### [REQUIREMENT]
Print the lines of the listing below verbatim. Begin with the line that contains "timeless (1457, 1058)" and end with the line that contains "(102, 256).".
── SUPPLIED DATA ──
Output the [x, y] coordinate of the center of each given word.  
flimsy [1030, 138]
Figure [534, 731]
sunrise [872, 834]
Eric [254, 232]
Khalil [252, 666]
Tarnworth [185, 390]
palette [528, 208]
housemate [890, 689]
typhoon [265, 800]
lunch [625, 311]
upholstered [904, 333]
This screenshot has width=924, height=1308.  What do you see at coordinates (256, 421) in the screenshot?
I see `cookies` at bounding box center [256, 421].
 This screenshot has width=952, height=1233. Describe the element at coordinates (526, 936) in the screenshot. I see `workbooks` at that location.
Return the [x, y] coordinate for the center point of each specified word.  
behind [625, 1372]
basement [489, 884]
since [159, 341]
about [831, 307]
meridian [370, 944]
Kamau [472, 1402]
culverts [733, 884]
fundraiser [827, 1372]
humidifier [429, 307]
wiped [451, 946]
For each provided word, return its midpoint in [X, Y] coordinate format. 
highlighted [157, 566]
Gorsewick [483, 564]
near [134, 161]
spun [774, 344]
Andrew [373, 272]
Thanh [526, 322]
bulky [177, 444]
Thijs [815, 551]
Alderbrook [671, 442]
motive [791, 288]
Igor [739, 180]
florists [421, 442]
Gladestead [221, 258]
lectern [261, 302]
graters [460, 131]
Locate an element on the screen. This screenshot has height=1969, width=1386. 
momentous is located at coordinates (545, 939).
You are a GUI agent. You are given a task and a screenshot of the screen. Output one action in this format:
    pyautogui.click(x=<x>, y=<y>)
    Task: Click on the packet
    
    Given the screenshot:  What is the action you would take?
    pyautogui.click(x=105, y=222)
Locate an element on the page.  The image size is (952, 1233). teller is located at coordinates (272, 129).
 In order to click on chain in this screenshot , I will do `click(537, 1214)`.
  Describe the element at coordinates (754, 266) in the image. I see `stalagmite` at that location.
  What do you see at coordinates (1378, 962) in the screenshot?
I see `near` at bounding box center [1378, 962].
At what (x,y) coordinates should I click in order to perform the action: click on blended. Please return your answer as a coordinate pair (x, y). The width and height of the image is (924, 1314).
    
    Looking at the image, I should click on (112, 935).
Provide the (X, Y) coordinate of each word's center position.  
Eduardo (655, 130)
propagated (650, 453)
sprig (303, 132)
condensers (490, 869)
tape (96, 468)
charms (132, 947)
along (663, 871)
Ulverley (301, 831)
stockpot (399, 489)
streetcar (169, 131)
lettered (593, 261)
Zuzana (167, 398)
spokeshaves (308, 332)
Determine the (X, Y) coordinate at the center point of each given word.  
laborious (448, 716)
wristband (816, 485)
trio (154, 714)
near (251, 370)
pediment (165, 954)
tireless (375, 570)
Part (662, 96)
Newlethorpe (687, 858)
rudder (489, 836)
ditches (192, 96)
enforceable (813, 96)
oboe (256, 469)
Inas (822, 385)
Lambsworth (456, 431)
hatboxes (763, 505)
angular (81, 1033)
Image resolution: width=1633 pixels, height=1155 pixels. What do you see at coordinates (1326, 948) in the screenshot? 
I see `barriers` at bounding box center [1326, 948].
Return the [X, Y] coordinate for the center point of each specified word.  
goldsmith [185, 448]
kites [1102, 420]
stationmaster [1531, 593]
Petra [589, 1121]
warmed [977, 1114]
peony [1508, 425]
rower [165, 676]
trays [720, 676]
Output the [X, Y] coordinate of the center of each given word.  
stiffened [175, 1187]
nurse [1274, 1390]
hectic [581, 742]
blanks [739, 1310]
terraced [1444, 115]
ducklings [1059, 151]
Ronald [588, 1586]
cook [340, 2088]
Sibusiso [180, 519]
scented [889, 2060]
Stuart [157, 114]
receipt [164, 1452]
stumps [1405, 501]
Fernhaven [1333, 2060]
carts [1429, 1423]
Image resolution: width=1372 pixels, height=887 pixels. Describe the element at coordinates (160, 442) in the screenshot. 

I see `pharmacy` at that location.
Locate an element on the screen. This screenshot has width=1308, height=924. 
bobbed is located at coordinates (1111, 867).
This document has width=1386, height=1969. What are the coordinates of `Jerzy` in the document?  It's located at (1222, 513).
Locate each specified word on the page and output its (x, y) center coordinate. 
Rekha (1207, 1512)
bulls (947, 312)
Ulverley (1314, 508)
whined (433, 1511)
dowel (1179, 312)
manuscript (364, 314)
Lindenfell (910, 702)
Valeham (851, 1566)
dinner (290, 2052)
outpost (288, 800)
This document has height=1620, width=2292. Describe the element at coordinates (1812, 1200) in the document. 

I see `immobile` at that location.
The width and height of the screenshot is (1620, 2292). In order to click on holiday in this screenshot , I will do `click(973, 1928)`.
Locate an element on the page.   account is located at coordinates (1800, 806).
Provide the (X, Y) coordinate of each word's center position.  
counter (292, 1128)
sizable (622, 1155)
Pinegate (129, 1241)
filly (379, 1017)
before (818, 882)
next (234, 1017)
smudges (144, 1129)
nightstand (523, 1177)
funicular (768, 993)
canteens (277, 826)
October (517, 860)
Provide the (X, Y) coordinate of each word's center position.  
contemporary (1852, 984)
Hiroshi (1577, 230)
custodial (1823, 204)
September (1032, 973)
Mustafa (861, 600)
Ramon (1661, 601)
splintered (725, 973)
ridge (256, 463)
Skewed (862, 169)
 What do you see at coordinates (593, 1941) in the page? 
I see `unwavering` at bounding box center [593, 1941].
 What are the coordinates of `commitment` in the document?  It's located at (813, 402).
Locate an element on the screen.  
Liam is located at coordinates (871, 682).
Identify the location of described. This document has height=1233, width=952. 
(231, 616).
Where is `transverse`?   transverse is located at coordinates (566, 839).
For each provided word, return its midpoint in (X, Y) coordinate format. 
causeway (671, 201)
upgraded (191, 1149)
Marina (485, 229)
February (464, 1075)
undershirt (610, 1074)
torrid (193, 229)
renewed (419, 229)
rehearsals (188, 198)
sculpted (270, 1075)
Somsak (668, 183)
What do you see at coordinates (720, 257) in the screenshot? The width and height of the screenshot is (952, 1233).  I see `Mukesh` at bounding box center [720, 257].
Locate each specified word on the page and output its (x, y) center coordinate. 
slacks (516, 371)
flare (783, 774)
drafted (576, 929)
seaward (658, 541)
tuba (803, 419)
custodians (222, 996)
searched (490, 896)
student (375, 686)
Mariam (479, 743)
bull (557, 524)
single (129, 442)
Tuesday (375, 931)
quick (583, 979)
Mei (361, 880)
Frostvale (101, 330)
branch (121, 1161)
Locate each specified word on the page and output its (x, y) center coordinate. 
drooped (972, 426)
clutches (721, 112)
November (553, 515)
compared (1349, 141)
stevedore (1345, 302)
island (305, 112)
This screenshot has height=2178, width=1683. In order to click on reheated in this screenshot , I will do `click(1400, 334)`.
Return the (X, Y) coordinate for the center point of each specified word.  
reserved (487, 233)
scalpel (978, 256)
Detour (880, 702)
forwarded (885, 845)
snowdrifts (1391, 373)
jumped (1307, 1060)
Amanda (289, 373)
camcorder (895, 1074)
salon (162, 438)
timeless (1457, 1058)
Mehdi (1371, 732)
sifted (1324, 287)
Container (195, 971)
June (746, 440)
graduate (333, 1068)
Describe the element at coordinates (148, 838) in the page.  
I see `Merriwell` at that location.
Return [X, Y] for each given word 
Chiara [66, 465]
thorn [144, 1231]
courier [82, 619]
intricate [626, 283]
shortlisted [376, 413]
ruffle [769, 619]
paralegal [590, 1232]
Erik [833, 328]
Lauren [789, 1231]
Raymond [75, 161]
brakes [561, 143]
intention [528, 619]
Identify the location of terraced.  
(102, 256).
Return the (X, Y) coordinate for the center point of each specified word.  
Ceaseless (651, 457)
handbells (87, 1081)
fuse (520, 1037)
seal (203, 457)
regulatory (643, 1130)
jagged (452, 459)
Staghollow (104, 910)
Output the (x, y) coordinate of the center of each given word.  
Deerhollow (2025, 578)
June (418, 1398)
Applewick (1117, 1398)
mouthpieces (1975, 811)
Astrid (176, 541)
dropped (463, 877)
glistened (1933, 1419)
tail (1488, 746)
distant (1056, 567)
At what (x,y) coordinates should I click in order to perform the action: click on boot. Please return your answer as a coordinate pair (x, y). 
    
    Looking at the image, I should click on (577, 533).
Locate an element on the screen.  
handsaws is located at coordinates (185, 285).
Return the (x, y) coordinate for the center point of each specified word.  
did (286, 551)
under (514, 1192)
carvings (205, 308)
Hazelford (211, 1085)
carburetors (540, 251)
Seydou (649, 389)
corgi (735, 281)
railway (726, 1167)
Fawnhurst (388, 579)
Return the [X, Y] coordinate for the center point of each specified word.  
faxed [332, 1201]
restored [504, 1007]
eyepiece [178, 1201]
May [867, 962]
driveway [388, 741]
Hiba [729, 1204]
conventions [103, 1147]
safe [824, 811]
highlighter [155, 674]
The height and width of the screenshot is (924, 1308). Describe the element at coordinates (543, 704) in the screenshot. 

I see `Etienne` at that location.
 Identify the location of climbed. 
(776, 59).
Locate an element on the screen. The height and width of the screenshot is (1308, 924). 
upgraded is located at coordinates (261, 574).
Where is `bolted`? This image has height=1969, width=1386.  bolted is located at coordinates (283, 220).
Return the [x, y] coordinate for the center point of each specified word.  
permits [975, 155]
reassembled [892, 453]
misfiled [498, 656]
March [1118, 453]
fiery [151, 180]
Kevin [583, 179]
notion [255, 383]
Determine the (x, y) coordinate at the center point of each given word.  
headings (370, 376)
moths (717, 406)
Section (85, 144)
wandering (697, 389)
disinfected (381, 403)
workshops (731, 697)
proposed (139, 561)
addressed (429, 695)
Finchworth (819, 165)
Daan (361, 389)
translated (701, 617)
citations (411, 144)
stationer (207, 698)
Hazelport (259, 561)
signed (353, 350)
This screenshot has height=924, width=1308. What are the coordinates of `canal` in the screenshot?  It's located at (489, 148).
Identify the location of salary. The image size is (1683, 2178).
───
### [RESULT]
timeless (1457, 1058)
Mehdi (1371, 732)
sifted (1324, 287)
Container (195, 971)
June (746, 440)
graduate (333, 1068)
Describe the element at coordinates (148, 838) in the page.  
I see `Merriwell` at that location.
Return [X, Y] for each given word 
Chiara [66, 465]
thorn [144, 1231]
courier [82, 619]
intricate [626, 283]
shortlisted [376, 413]
ruffle [769, 619]
paralegal [590, 1232]
Erik [833, 328]
Lauren [789, 1231]
Raymond [75, 161]
brakes [561, 143]
intention [528, 619]
Identify the location of terraced.  
(102, 256).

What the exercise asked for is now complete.